PROBLEM:
From the listing below, pull out every line where the string "calculator" appears.

SOURCE DATA:

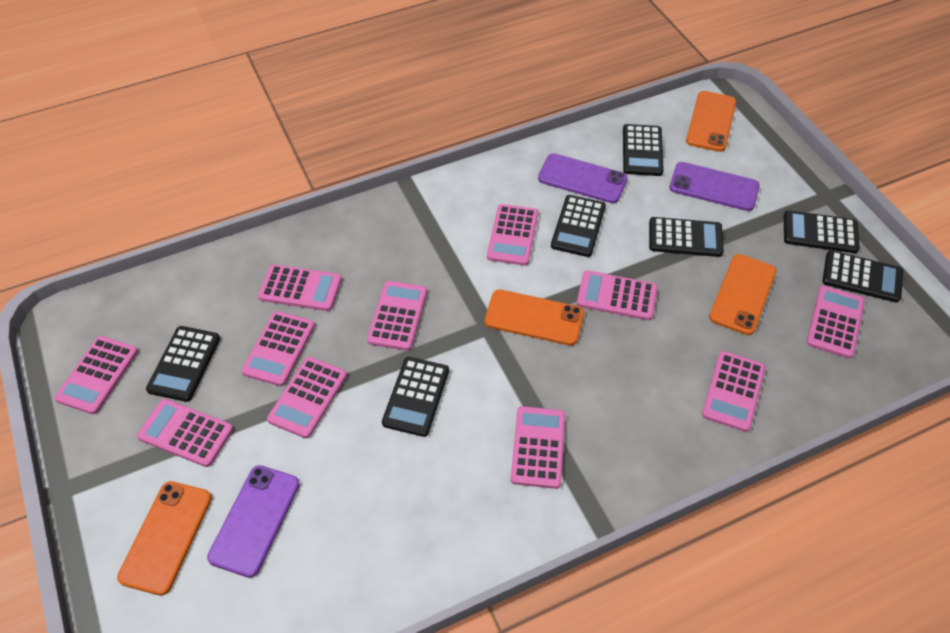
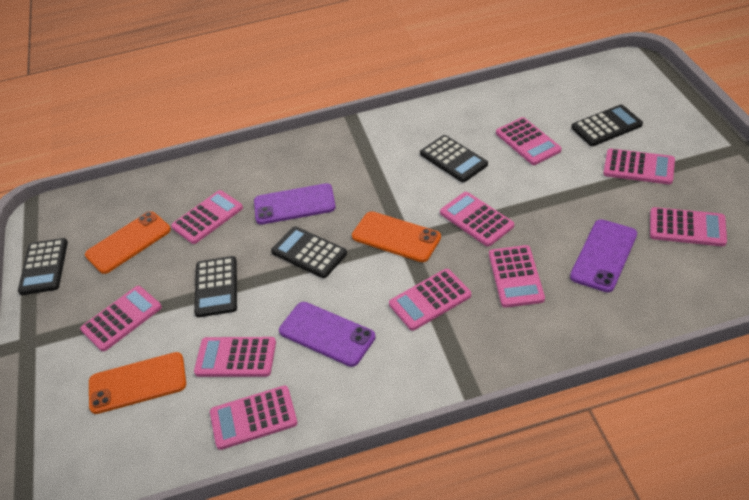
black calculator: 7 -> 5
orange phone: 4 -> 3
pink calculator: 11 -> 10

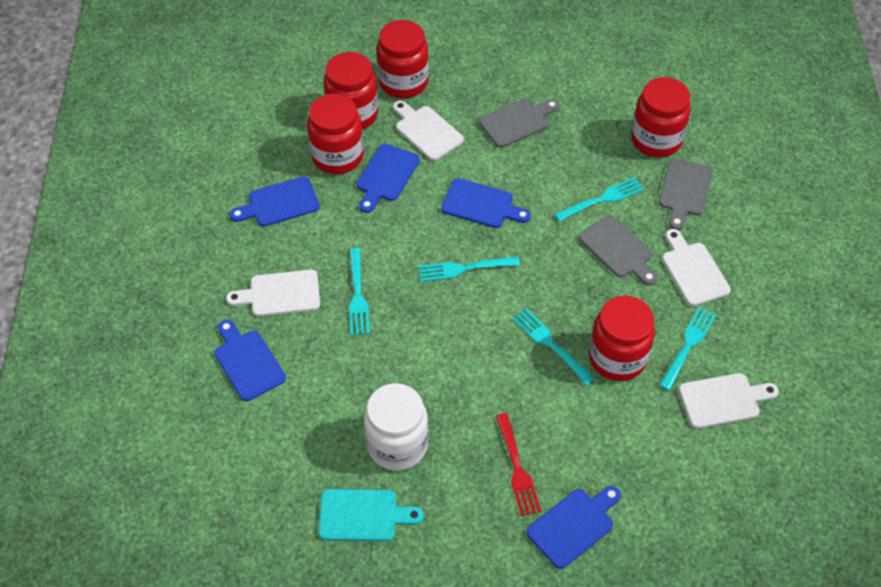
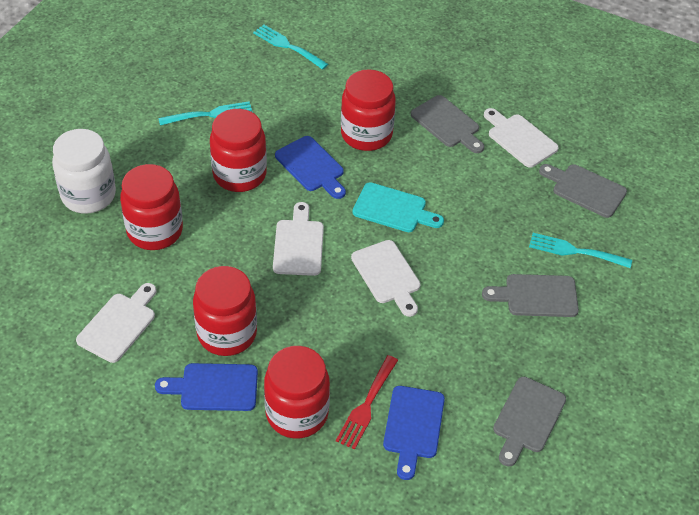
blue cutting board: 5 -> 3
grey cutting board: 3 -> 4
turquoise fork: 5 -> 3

EXERCISE OUTPUT:
black calculator: 7 -> 5
pink calculator: 11 -> 10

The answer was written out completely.